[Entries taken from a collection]
# # #

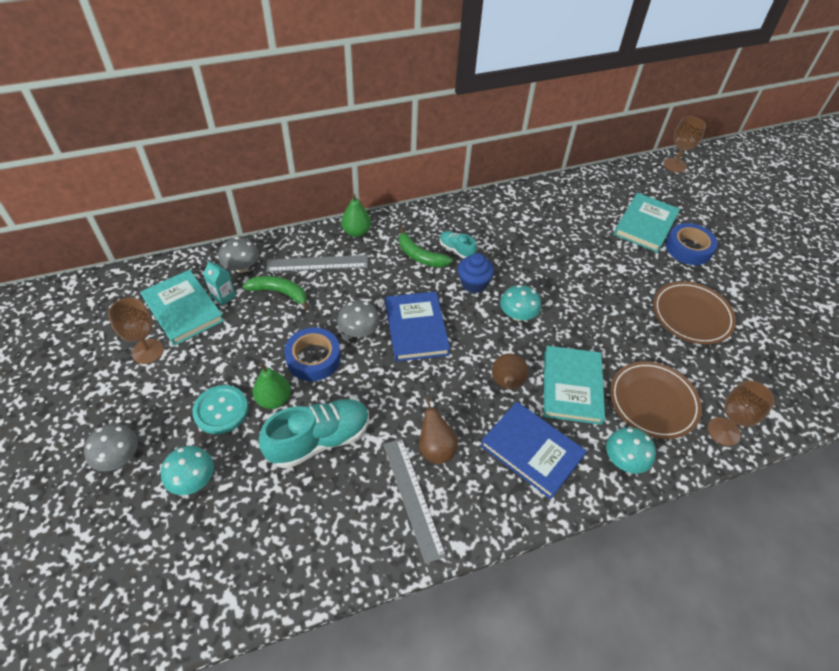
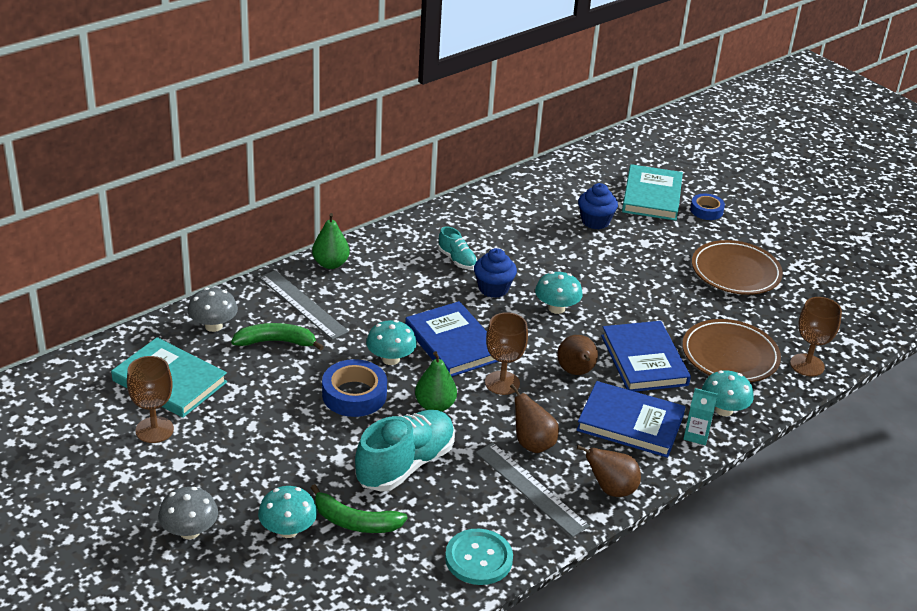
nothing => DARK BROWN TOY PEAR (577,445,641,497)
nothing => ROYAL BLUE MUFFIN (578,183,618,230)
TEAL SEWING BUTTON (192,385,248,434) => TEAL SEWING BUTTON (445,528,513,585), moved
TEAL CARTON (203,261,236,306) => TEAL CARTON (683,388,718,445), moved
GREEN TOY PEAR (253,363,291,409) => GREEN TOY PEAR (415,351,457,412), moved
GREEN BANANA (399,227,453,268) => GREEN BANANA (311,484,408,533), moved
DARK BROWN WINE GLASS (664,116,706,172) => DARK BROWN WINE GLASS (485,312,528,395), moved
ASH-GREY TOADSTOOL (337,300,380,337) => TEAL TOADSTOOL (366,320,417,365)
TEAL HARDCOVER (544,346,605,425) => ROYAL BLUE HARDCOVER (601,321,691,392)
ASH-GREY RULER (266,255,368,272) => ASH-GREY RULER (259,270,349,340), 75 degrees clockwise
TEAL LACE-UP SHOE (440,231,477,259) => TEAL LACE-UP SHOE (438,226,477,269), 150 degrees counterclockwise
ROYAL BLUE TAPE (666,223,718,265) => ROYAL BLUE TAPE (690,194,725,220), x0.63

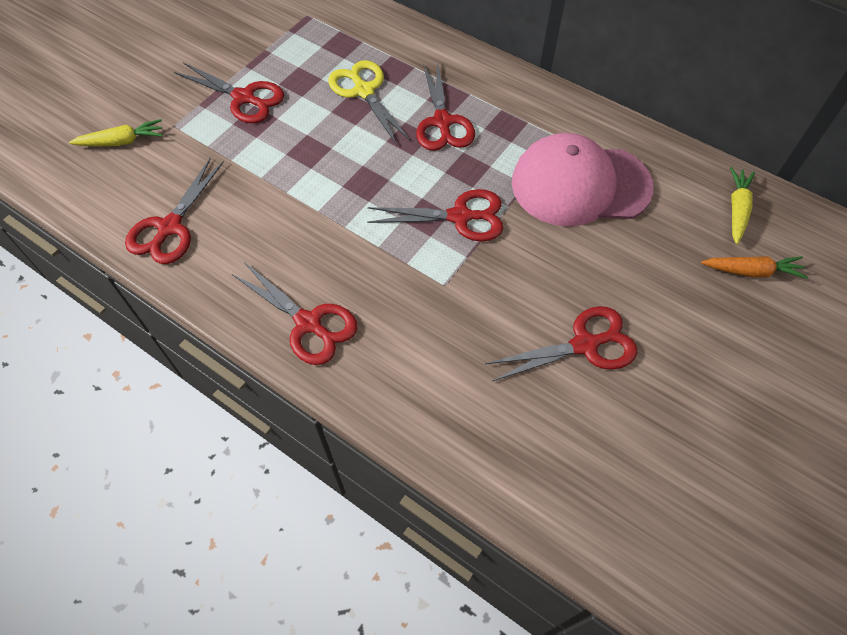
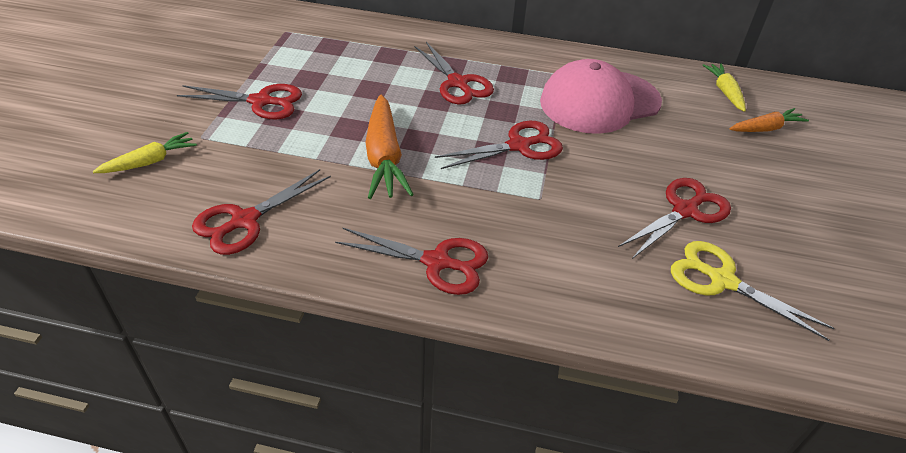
nothing => BRIGHT ORANGE ROOT VEGETABLE (366,95,414,199)
BRIGHT YELLOW PAIR OF SCISSORS (328,60,410,145) => BRIGHT YELLOW PAIR OF SCISSORS (671,241,834,341), moved
SCARLET PAIR OF SCISSORS (125,158,224,264) => SCARLET PAIR OF SCISSORS (192,169,331,255), 45 degrees clockwise

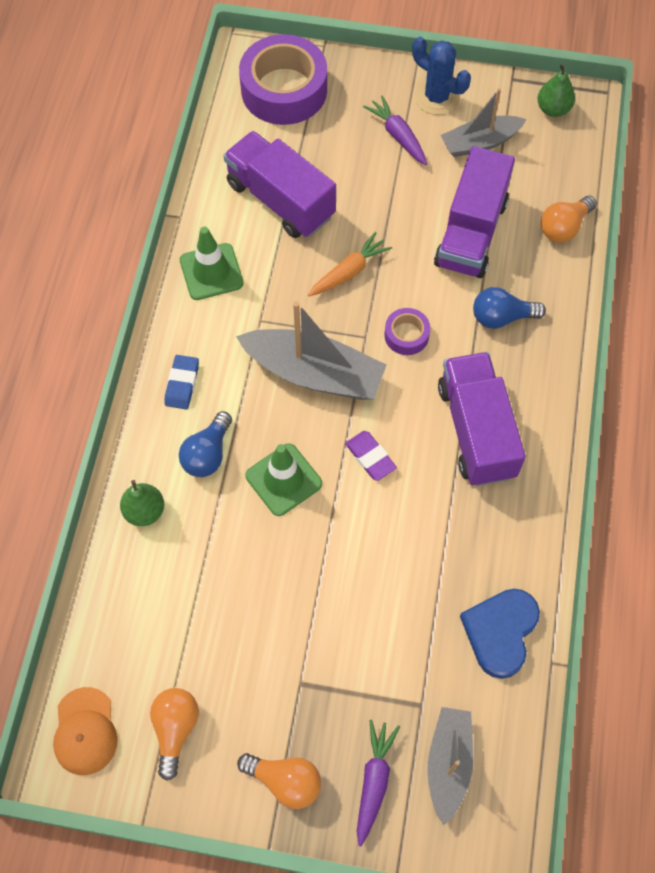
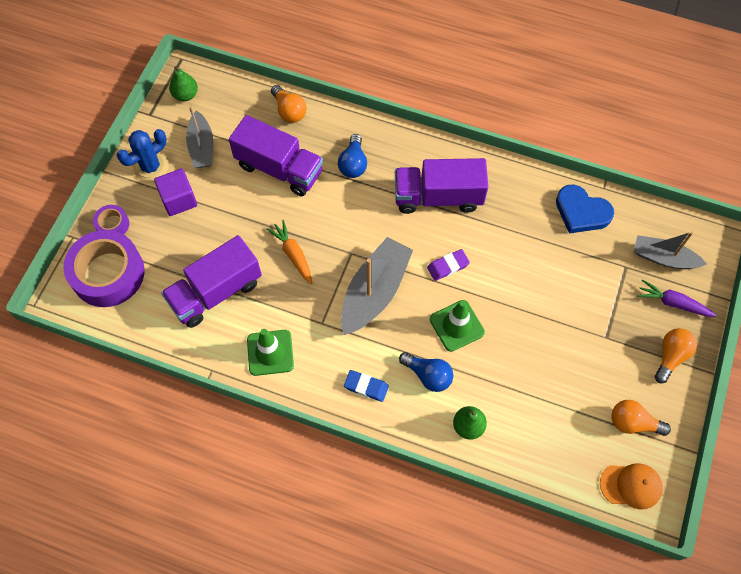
VIOLET TAPE (384,308,430,355) => VIOLET TAPE (93,205,129,235), moved
VIOLET ROOT VEGETABLE (363,95,427,165) => VIOLET BLOCK (154,169,197,216)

# # #

§ **TASK TO COMPLETE**
Count the lines above that contain the word "PEAR", and give only that number.

§ **SOLUTION TO THIS EXERCISE**
2